> [REQUIRED ACTION]
Print the entries exactly as given.

[Structured diff data]
○ ○ ○ ○ ○
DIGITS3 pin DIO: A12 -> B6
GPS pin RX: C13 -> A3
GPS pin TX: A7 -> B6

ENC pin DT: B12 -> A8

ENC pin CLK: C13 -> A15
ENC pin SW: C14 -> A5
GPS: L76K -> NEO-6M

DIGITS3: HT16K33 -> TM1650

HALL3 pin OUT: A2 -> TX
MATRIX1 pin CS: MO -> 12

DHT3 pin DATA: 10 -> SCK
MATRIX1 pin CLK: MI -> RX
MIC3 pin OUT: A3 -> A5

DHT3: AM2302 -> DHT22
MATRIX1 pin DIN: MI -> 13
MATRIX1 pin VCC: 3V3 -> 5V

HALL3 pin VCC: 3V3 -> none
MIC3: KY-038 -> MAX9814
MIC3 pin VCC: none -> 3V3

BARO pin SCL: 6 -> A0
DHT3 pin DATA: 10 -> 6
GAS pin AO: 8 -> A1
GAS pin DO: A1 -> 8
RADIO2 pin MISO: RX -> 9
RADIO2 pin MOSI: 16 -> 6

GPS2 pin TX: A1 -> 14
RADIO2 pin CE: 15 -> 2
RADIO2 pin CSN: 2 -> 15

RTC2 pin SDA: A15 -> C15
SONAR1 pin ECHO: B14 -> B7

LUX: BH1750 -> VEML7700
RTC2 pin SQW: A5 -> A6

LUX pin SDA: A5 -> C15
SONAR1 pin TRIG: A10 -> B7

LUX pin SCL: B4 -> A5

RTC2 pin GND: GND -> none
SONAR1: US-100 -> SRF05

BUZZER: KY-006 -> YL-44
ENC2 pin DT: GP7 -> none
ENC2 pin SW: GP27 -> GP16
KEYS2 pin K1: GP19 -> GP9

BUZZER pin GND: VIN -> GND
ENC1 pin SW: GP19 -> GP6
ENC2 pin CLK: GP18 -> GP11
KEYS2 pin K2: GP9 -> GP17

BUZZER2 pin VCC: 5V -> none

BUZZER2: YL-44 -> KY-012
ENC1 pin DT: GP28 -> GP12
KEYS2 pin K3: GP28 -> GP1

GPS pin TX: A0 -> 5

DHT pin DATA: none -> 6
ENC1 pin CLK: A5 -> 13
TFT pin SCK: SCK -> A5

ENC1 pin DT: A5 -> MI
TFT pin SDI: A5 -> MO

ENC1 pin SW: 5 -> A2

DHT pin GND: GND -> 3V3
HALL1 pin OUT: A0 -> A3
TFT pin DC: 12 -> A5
○ ○ ○ ○ ○
> [EXPECTED OUTPUT]
DIGITS3 pin DIO: A12 -> B6
GPS pin RX: C13 -> A3
GPS pin TX: A7 -> B6

ENC pin DT: B12 -> A8

ENC pin CLK: C13 -> A15
ENC pin SW: C14 -> A5
GPS: L76K -> NEO-6M

DIGITS3: HT16K33 -> TM1650

HALL3 pin OUT: A2 -> TX
MATRIX1 pin CS: MO -> 12

DHT3 pin DATA: 10 -> SCK
MATRIX1 pin CLK: MI -> RX
MIC3 pin OUT: A3 -> A5

DHT3: AM2302 -> DHT22
MATRIX1 pin DIN: MI -> 13
MATRIX1 pin VCC: 3V3 -> 5V

HALL3 pin VCC: 3V3 -> none
MIC3: KY-038 -> MAX9814
MIC3 pin VCC: none -> 3V3

BARO pin SCL: 6 -> A0
DHT3 pin DATA: 10 -> 6
GAS pin AO: 8 -> A1
GAS pin DO: A1 -> 8
RADIO2 pin MISO: RX -> 9
RADIO2 pin MOSI: 16 -> 6

GPS2 pin TX: A1 -> 14
RADIO2 pin CE: 15 -> 2
RADIO2 pin CSN: 2 -> 15

RTC2 pin SDA: A15 -> C15
SONAR1 pin ECHO: B14 -> B7

LUX: BH1750 -> VEML7700
RTC2 pin SQW: A5 -> A6

LUX pin SDA: A5 -> C15
SONAR1 pin TRIG: A10 -> B7

LUX pin SCL: B4 -> A5

RTC2 pin GND: GND -> none
SONAR1: US-100 -> SRF05

BUZZER: KY-006 -> YL-44
ENC2 pin DT: GP7 -> none
ENC2 pin SW: GP27 -> GP16
KEYS2 pin K1: GP19 -> GP9

BUZZER pin GND: VIN -> GND
ENC1 pin SW: GP19 -> GP6
ENC2 pin CLK: GP18 -> GP11
KEYS2 pin K2: GP9 -> GP17

BUZZER2 pin VCC: 5V -> none

BUZZER2: YL-44 -> KY-012
ENC1 pin DT: GP28 -> GP12
KEYS2 pin K3: GP28 -> GP1

GPS pin TX: A0 -> 5

DHT pin DATA: none -> 6
ENC1 pin CLK: A5 -> 13
TFT pin SCK: SCK -> A5

ENC1 pin DT: A5 -> MI
TFT pin SDI: A5 -> MO

ENC1 pin SW: 5 -> A2

DHT pin GND: GND -> 3V3
HALL1 pin OUT: A0 -> A3
TFT pin DC: 12 -> A5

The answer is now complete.